▶ **Work item**
Print, in exact form, the lines below from the one containing "U1 pin GND: AGND -> +9V" through the one containing "J103 pin 2: GND -> N3", and omit all others.

****************

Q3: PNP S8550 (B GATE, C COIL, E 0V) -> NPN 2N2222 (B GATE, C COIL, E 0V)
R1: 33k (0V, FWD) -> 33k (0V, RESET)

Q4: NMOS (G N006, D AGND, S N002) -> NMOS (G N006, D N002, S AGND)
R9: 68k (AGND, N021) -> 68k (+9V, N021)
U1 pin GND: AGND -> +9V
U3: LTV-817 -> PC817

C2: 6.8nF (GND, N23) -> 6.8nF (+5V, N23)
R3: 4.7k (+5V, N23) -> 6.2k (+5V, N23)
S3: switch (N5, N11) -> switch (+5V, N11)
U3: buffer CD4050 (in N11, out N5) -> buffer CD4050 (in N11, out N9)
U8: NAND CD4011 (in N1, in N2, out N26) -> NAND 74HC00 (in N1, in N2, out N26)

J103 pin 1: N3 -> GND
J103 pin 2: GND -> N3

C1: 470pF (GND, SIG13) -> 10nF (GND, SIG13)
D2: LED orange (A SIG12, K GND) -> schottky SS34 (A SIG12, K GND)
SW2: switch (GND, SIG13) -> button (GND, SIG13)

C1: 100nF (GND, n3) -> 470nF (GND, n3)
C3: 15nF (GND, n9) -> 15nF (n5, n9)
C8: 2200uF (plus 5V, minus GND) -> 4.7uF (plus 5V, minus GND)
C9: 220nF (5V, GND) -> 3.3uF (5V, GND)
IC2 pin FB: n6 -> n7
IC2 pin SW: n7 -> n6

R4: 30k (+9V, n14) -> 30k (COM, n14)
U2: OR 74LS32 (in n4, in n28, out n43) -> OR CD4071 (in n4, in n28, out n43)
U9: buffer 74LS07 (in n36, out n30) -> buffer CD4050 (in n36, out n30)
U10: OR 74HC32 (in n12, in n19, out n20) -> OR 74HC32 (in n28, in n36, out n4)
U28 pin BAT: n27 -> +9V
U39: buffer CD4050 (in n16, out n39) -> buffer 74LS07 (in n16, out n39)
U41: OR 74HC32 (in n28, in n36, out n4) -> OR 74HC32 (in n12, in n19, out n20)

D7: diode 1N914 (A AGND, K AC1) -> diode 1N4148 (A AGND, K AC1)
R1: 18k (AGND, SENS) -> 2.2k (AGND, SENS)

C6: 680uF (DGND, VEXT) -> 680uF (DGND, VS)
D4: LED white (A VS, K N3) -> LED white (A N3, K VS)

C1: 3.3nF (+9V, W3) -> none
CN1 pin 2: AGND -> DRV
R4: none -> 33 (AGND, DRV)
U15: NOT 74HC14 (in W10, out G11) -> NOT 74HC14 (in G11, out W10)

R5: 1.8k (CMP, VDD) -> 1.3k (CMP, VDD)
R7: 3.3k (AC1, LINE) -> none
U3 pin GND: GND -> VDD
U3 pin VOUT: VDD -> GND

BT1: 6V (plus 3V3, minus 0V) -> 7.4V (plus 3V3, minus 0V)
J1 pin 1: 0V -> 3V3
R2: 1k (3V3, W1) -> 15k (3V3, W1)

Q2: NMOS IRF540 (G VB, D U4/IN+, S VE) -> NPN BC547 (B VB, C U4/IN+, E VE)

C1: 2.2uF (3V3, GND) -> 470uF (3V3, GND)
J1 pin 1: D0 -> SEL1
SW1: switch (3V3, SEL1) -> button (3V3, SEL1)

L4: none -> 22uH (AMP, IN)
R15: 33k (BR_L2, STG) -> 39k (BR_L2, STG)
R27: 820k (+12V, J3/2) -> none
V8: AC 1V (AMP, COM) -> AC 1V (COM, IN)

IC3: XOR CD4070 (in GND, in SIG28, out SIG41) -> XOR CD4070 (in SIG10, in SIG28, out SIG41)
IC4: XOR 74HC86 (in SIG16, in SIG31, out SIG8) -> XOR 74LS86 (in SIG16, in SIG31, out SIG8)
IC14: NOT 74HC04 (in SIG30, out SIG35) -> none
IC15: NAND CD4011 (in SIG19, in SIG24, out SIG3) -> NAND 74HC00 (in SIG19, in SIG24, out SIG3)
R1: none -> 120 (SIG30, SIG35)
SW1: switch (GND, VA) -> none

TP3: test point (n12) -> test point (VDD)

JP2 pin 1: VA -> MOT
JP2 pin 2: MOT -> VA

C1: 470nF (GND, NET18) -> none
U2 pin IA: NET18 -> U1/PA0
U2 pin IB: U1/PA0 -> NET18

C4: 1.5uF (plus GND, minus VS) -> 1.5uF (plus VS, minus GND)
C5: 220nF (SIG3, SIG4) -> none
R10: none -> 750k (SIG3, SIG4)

****************

▶ **Expected answer**
U1 pin GND: AGND -> +9V
U3: LTV-817 -> PC817

C2: 6.8nF (GND, N23) -> 6.8nF (+5V, N23)
R3: 4.7k (+5V, N23) -> 6.2k (+5V, N23)
S3: switch (N5, N11) -> switch (+5V, N11)
U3: buffer CD4050 (in N11, out N5) -> buffer CD4050 (in N11, out N9)
U8: NAND CD4011 (in N1, in N2, out N26) -> NAND 74HC00 (in N1, in N2, out N26)

J103 pin 1: N3 -> GND
J103 pin 2: GND -> N3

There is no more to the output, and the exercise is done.